◆ **Directions for this task**: Where an image appears, leave it out; otherwise repeat the data exactly.
········
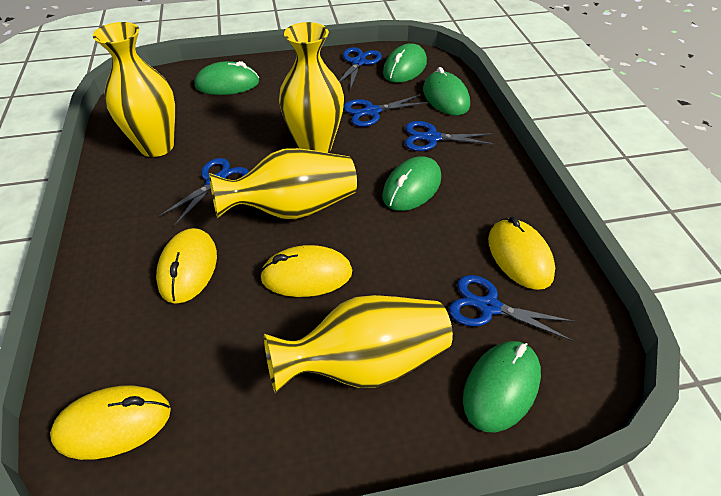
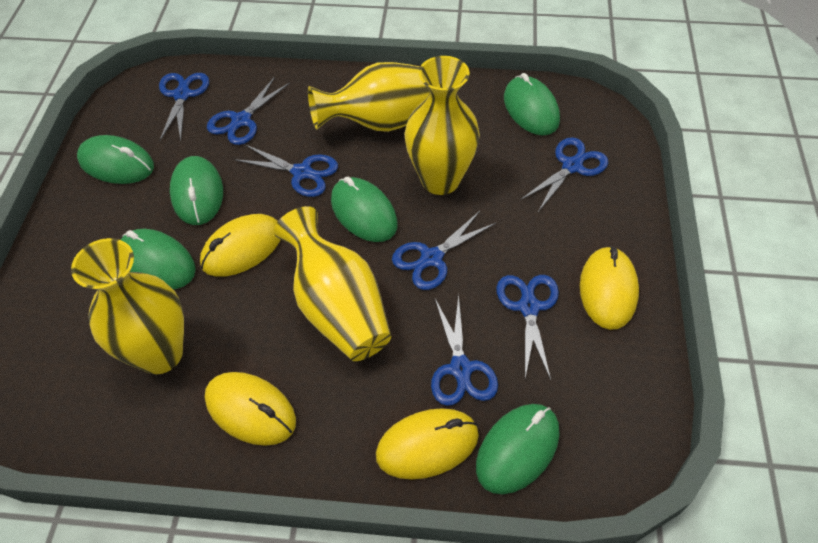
blue scissors: 5 -> 7
green mouse: 5 -> 6

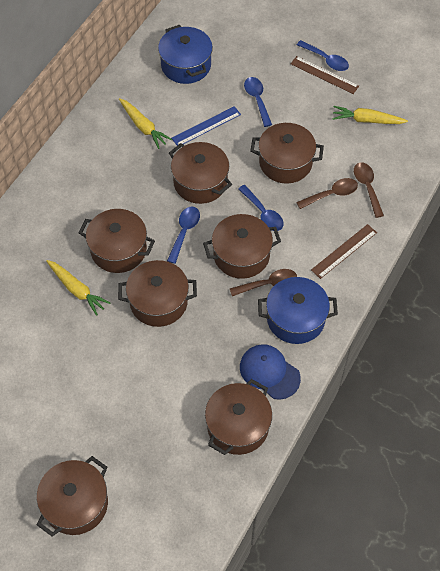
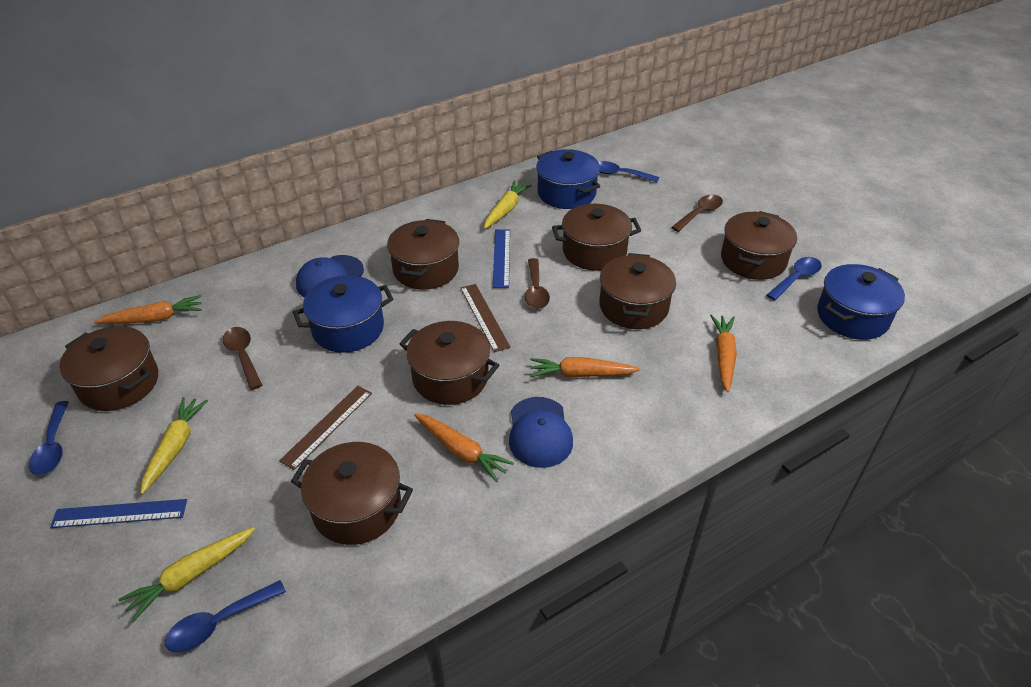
blue cap: 1 -> 2
blue pot: 2 -> 3
blue ruler: 1 -> 2
orange carrot: 0 -> 4

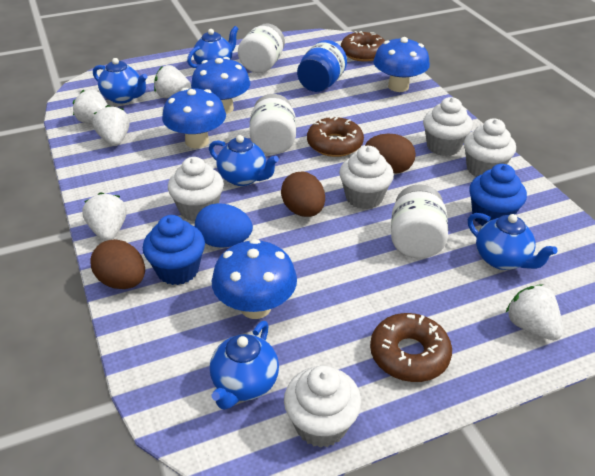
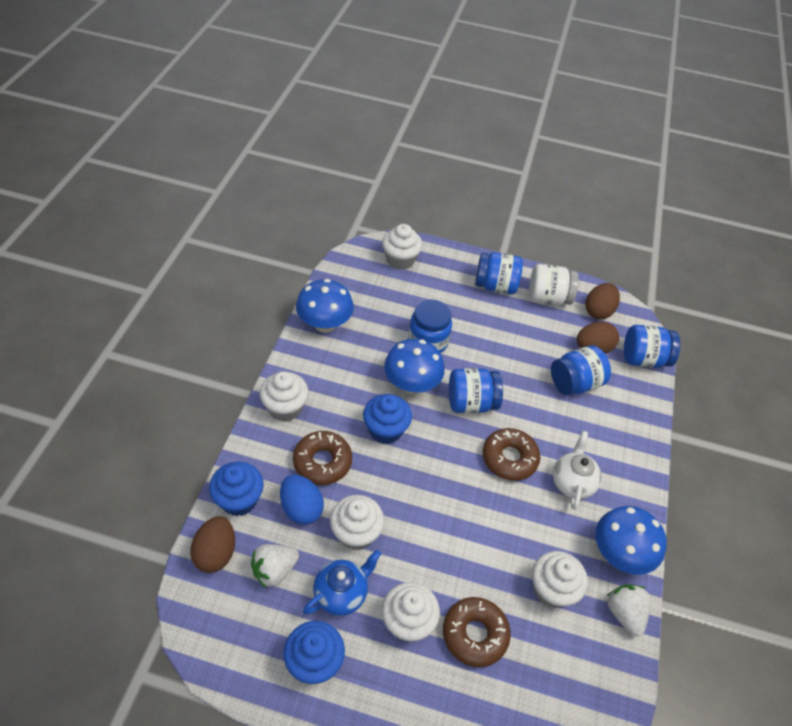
blue cupcake: 2 -> 3
blue jar: 1 -> 5
blue mushroom: 4 -> 3
blue teapot: 5 -> 1
white jar: 3 -> 1
white strawberry: 5 -> 2
white teapot: 0 -> 1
········
◆ **Task result**:
blue scissors: 5 -> 7
green mouse: 5 -> 6

blue cap: 1 -> 2
blue pot: 2 -> 3
blue ruler: 1 -> 2
orange carrot: 0 -> 4

blue cupcake: 2 -> 3
blue jar: 1 -> 5
blue mushroom: 4 -> 3
blue teapot: 5 -> 1
white jar: 3 -> 1
white strawberry: 5 -> 2
white teapot: 0 -> 1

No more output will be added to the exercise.